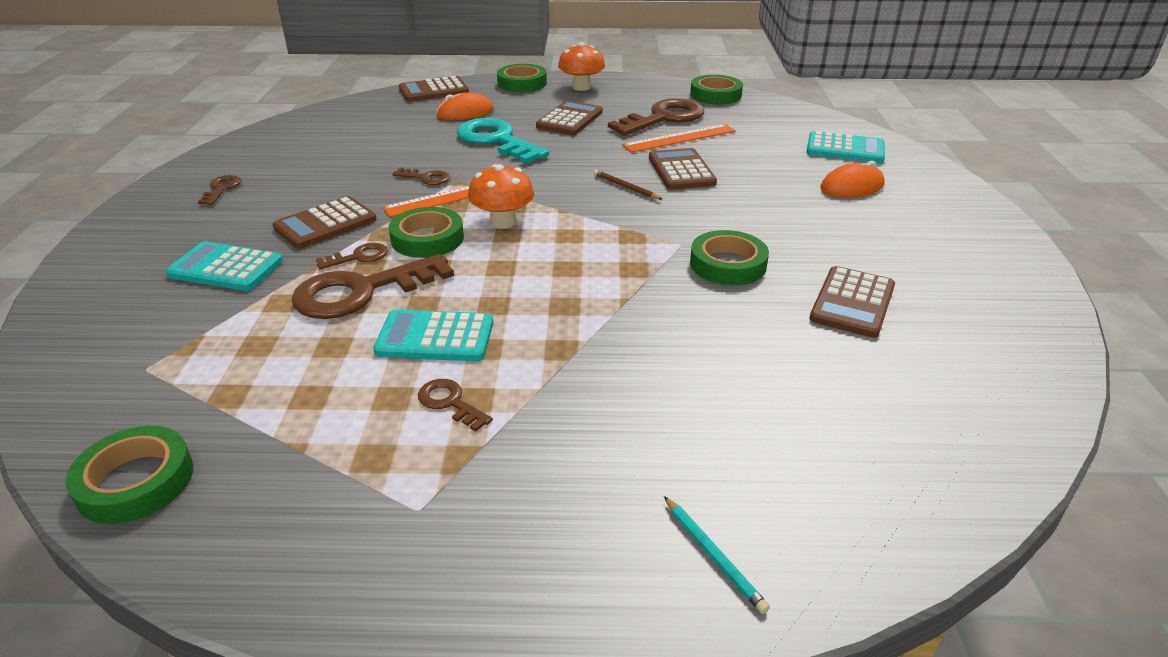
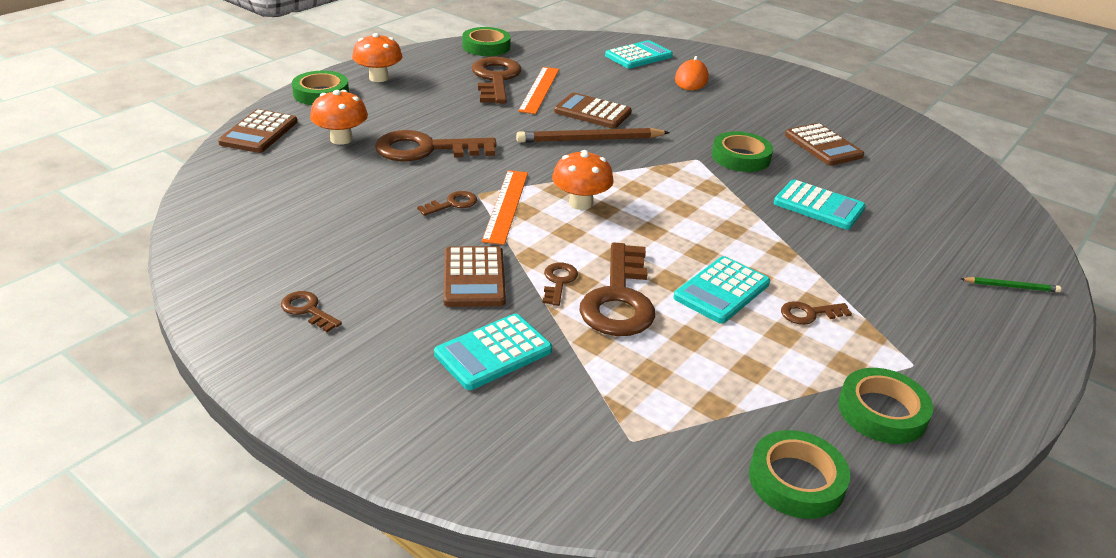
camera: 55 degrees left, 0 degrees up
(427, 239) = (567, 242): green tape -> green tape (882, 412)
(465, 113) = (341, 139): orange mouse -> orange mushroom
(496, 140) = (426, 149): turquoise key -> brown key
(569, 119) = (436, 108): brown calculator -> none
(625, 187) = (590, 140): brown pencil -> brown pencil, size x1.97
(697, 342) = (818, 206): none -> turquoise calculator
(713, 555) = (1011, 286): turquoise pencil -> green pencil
- - -
## TASK TO COMPLETE
Line by line, print the records above exactly, skipping each picture.

## ANSWER TO THIS PROBLEM
camera: 55 degrees left, 0 degrees up
(427, 239) = (567, 242): green tape -> green tape (882, 412)
(465, 113) = (341, 139): orange mouse -> orange mushroom
(496, 140) = (426, 149): turquoise key -> brown key
(569, 119) = (436, 108): brown calculator -> none
(625, 187) = (590, 140): brown pencil -> brown pencil, size x1.97
(697, 342) = (818, 206): none -> turquoise calculator
(713, 555) = (1011, 286): turquoise pencil -> green pencil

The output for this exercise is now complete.